Change listing data
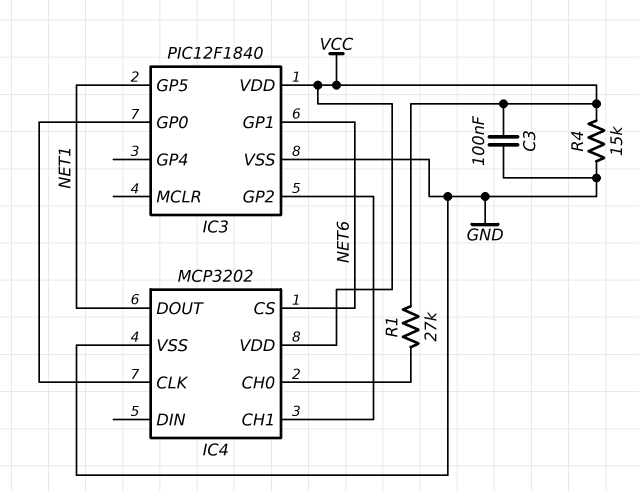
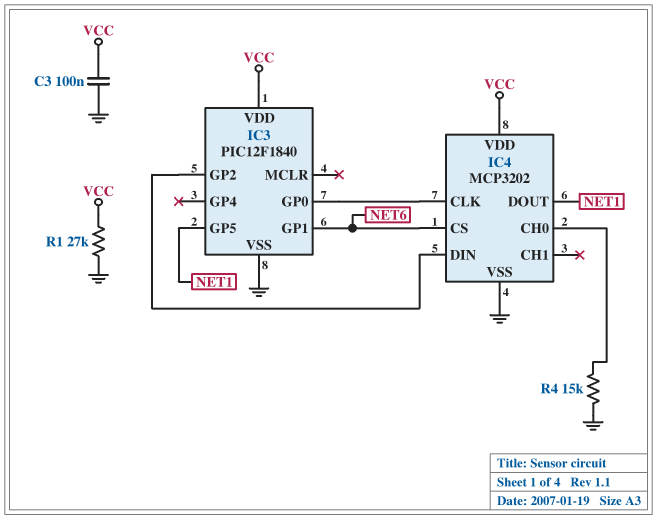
IC4 pin CH1: IC3/GP2 -> none
IC4 pin DIN: none -> IC3/GP2
R1: 27k (IC4/CH0, VCC) -> 27k (GND, VCC)
R4: 15k (GND, VCC) -> 15k (GND, IC4/CH0)

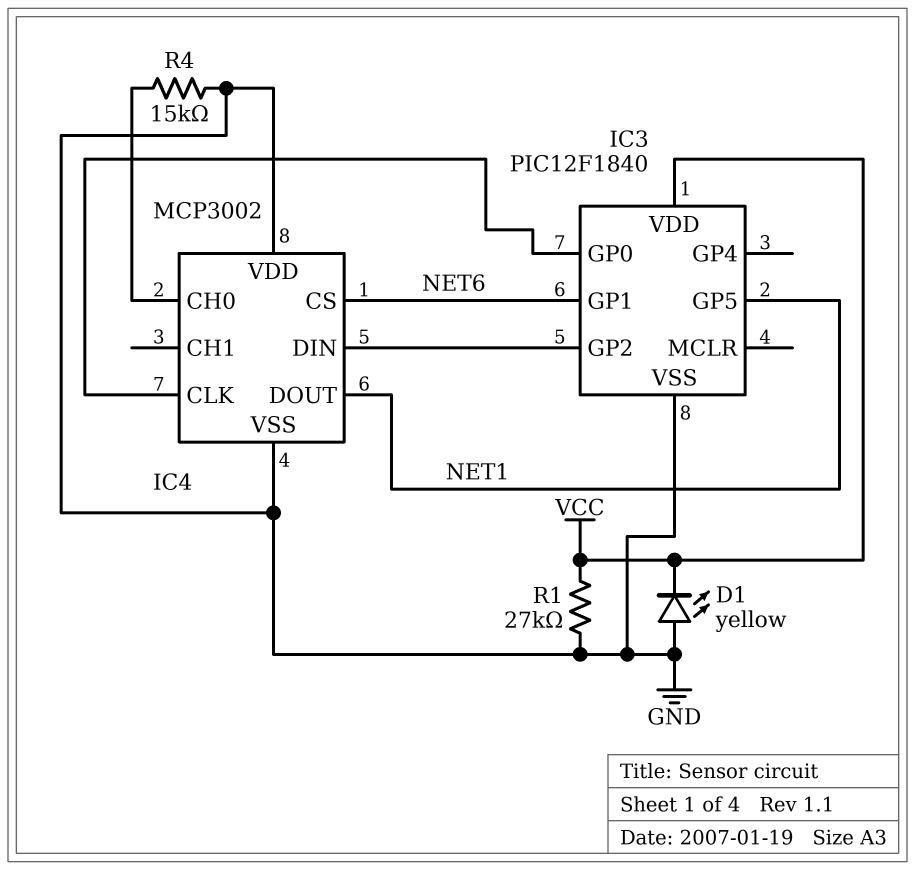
C3: 100nF (GND, VCC) -> none
D1: none -> LED yellow (A GND, K VCC)
IC4: MCP3202 -> MCP3002
IC4 pin VDD: VCC -> GND

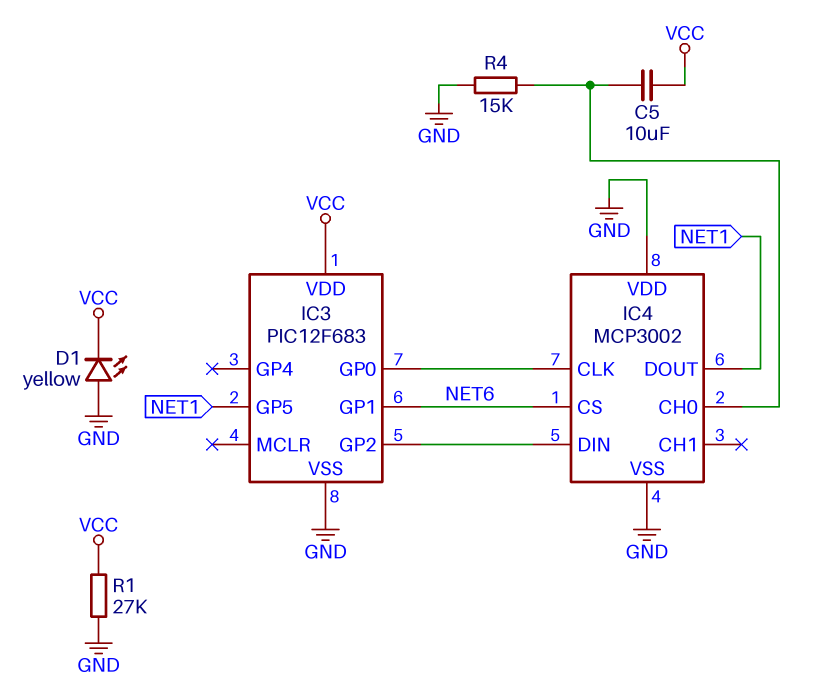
C5: none -> 10uF (IC4/CH0, VCC)
IC3: PIC12F1840 -> PIC12F683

Prompt: Copy out every line above without change, dropping the pictures.

Problem solution:
IC4 pin CH1: IC3/GP2 -> none
IC4 pin DIN: none -> IC3/GP2
R1: 27k (IC4/CH0, VCC) -> 27k (GND, VCC)
R4: 15k (GND, VCC) -> 15k (GND, IC4/CH0)

C3: 100nF (GND, VCC) -> none
D1: none -> LED yellow (A GND, K VCC)
IC4: MCP3202 -> MCP3002
IC4 pin VDD: VCC -> GND

C5: none -> 10uF (IC4/CH0, VCC)
IC3: PIC12F1840 -> PIC12F683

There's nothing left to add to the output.